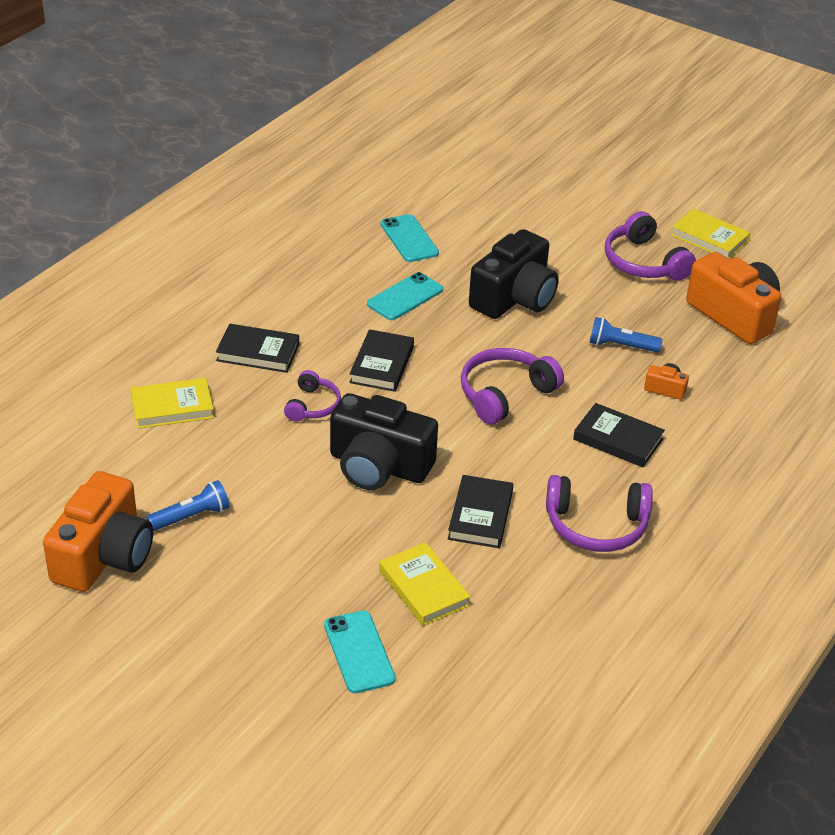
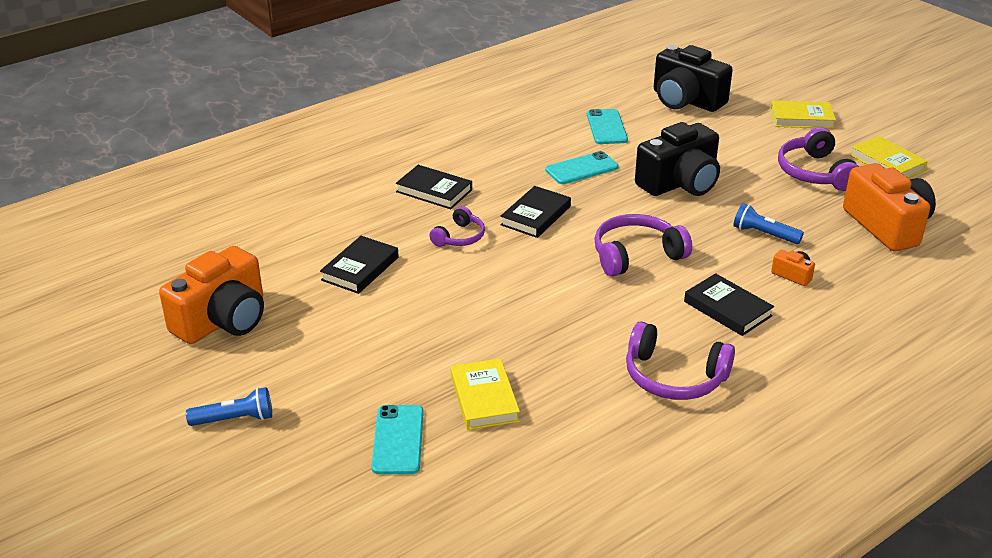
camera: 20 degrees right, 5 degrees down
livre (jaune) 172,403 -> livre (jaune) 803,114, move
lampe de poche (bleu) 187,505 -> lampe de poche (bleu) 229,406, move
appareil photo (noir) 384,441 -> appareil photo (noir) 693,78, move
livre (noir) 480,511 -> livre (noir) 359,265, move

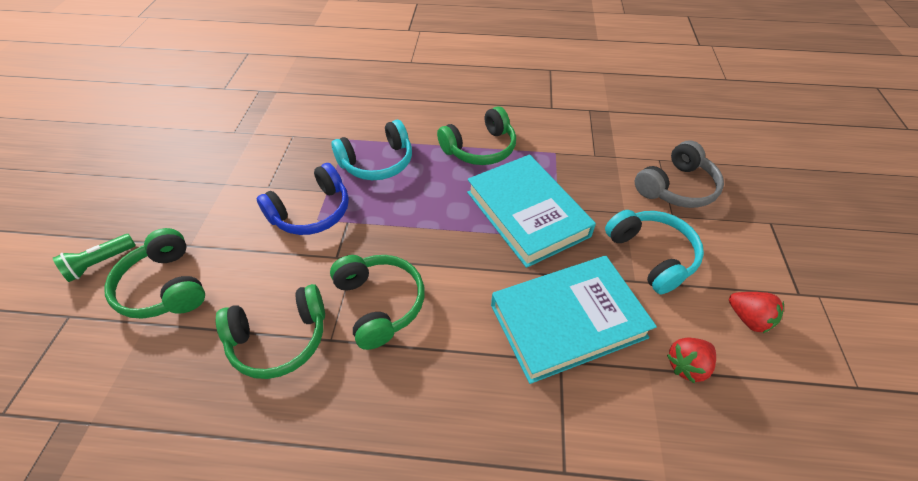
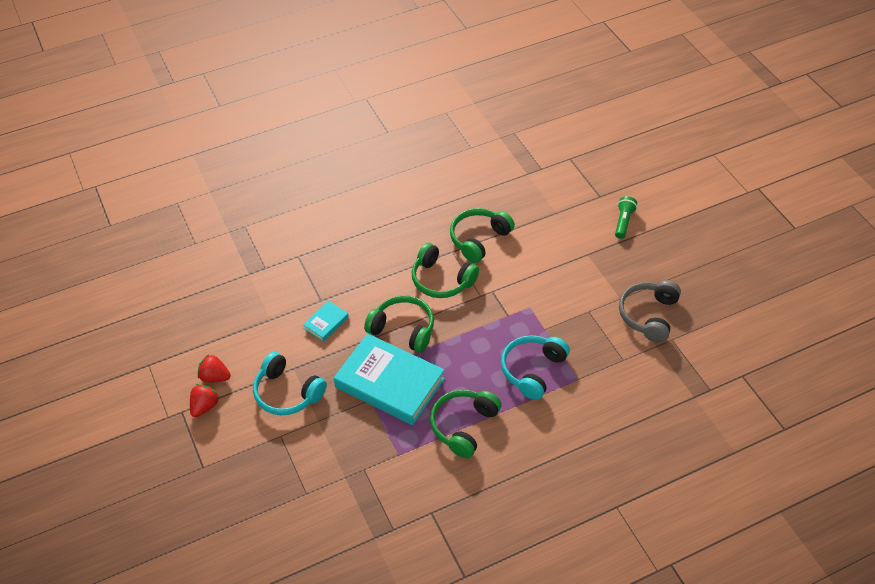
camera: 150 degrees right, 0 degrees up
casque audio (bleu) 303,199 -> none
casque audio (vert) 154,273 -> casque audio (vert) 399,324, move
casque audio (gris) 679,174 -> casque audio (gris) 650,311, move
fraise (rouge) 691,360 -> fraise (rouge) 204,400, move
livre (turquoise) 574,320 -> livre (turquoise) 326,321, x0.44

=-=-=

**Exercise:**
Would you write out every record word for word, leaving no picture in?

**Exercise result:**
camera: 20 degrees right, 5 degrees down
livre (jaune) 172,403 -> livre (jaune) 803,114, move
lampe de poche (bleu) 187,505 -> lampe de poche (bleu) 229,406, move
appareil photo (noir) 384,441 -> appareil photo (noir) 693,78, move
livre (noir) 480,511 -> livre (noir) 359,265, move

camera: 150 degrees right, 0 degrees up
casque audio (bleu) 303,199 -> none
casque audio (vert) 154,273 -> casque audio (vert) 399,324, move
casque audio (gris) 679,174 -> casque audio (gris) 650,311, move
fraise (rouge) 691,360 -> fraise (rouge) 204,400, move
livre (turquoise) 574,320 -> livre (turquoise) 326,321, x0.44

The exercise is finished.